What this task involves :: Could you show all lines in the entries below that contain the string "white"?

-- Records provided follows --

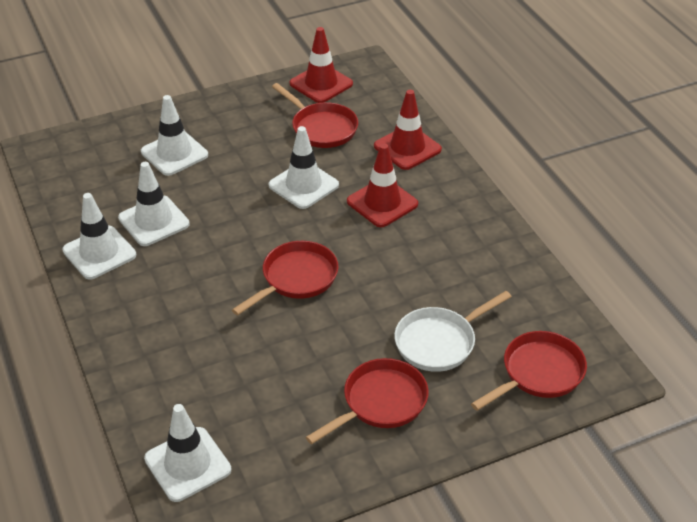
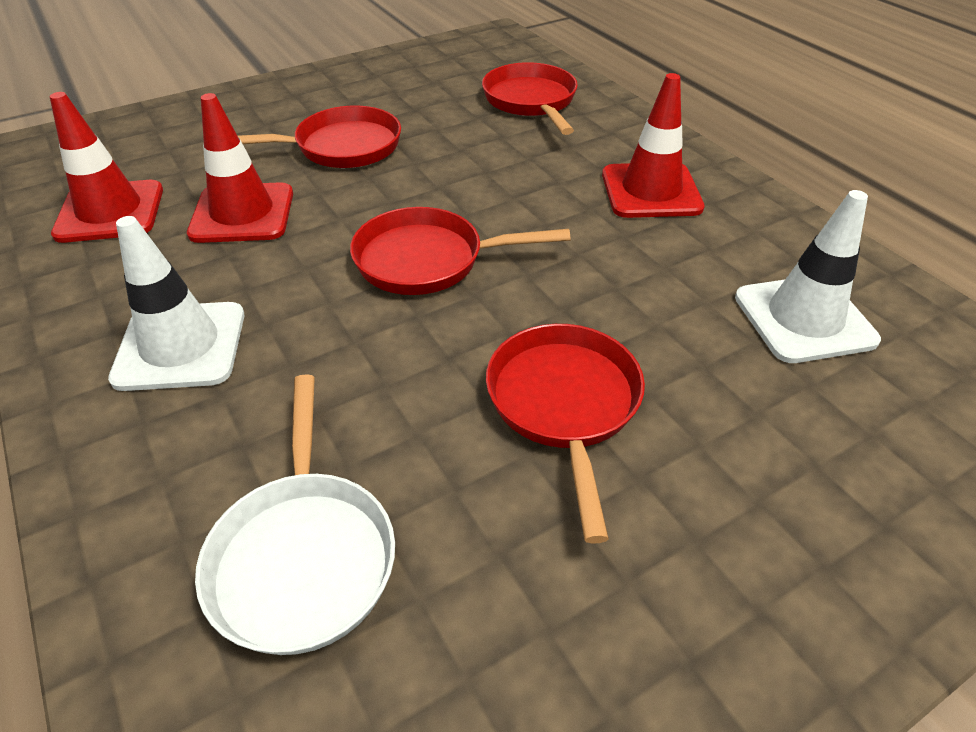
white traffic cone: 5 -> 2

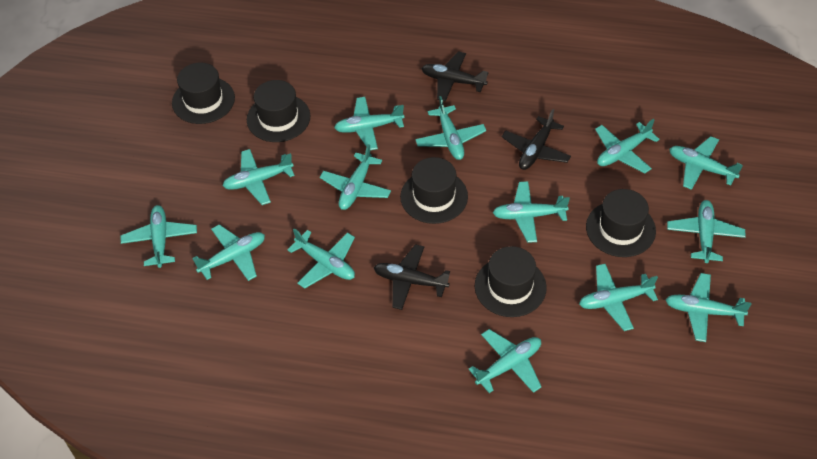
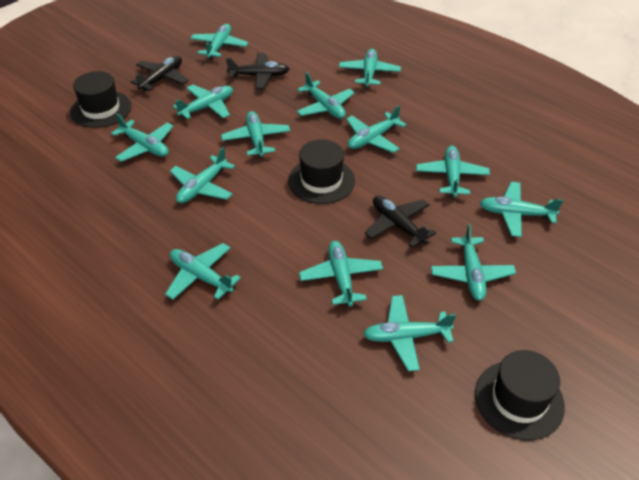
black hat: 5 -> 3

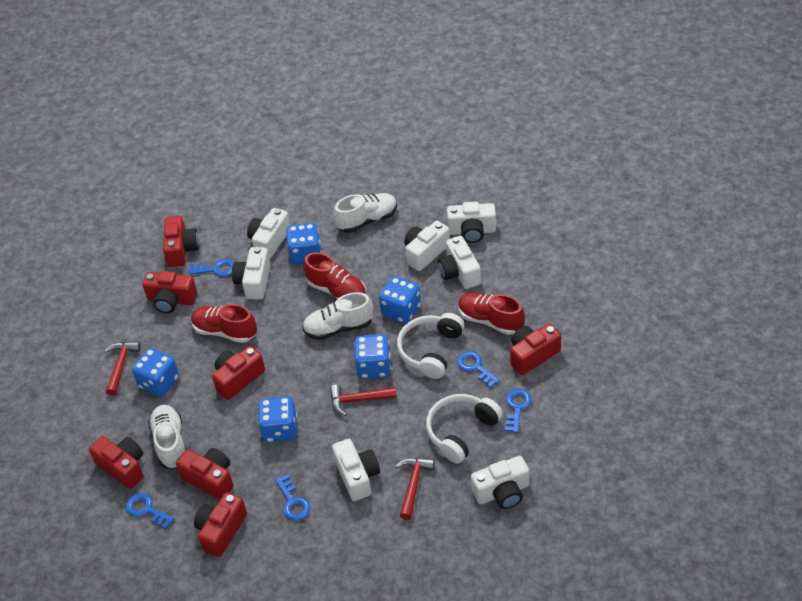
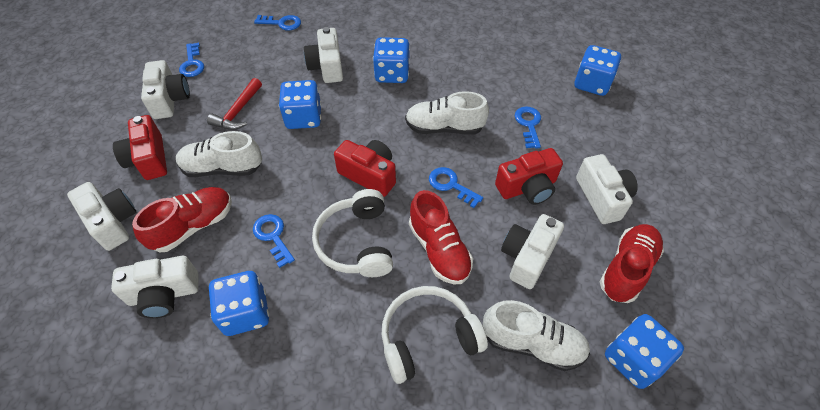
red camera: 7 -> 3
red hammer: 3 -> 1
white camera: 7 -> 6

-- Records provided concluded --

Response box ::
white traffic cone: 5 -> 2
white camera: 7 -> 6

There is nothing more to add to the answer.